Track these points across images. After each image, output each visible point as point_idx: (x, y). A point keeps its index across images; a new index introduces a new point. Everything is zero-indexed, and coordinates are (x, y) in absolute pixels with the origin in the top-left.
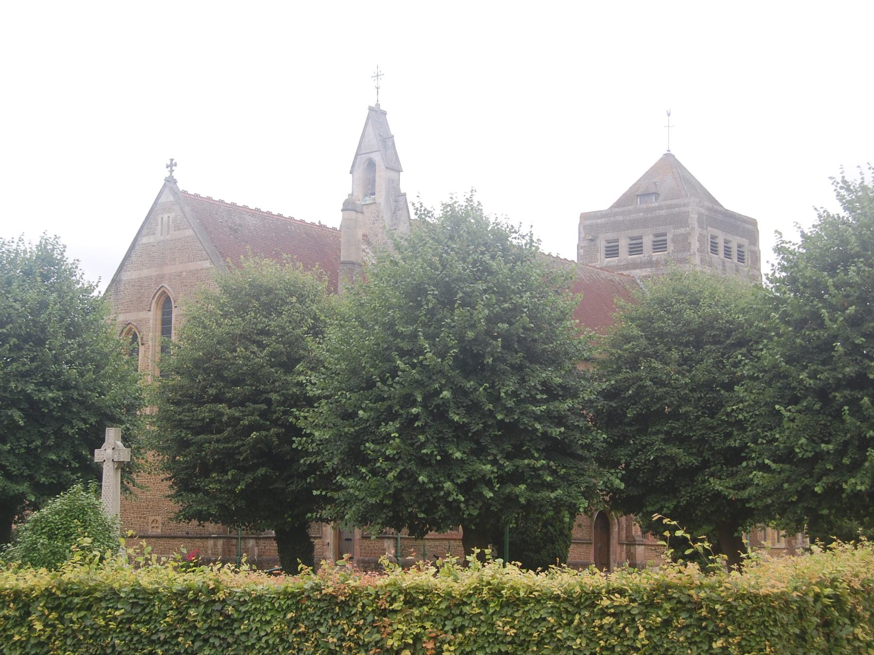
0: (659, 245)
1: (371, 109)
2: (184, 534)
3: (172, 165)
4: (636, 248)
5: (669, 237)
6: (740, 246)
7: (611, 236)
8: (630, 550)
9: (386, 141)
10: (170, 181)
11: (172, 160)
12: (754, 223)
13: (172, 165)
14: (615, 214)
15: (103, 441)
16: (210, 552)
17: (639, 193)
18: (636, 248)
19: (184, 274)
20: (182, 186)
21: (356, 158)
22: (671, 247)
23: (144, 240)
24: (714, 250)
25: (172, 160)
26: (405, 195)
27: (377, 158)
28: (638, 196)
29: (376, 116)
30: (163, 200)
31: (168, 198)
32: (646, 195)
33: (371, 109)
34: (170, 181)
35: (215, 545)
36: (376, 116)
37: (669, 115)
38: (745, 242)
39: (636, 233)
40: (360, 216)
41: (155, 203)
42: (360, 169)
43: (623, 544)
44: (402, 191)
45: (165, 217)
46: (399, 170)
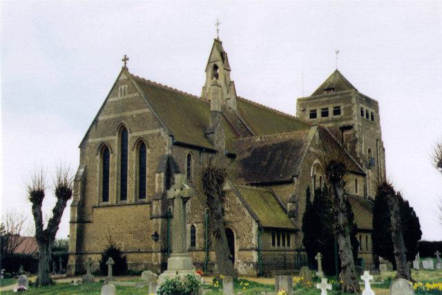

→ **WHAT YOU WILL DO**:
Write out all of the data above word for word, leaving out the pictures.

→ **ANSWER BELOW**:
Track these points across images. After each image, output each visible point as point_idx: (x, y). A point keeps its index across images; a new index introduces a new point. Everything is zero-indexed, and coordinates are (x, y) in absolute pixels with the origin in the top-left.
0: (659, 245)
1: (371, 109)
2: (184, 534)
3: (172, 165)
4: (636, 248)
5: (669, 237)
6: (740, 246)
7: (611, 236)
8: (630, 550)
9: (386, 141)
10: (170, 181)
11: (172, 160)
12: (754, 223)
13: (172, 165)
14: (615, 214)
15: (103, 441)
16: (210, 552)
17: (639, 193)
18: (636, 248)
19: (184, 274)
20: (182, 186)
21: (356, 158)
22: (671, 247)
23: (144, 240)
24: (714, 250)
25: (172, 160)
26: (405, 195)
27: (377, 158)
28: (638, 196)
29: (376, 116)
30: (163, 200)
31: (168, 198)
32: (646, 195)
33: (371, 109)
34: (170, 181)
35: (215, 545)
36: (376, 116)
37: (669, 115)
38: (745, 242)
39: (636, 233)
40: (360, 216)
41: (155, 203)
42: (360, 169)
43: (623, 544)
44: (402, 191)
45: (165, 217)
46: (399, 170)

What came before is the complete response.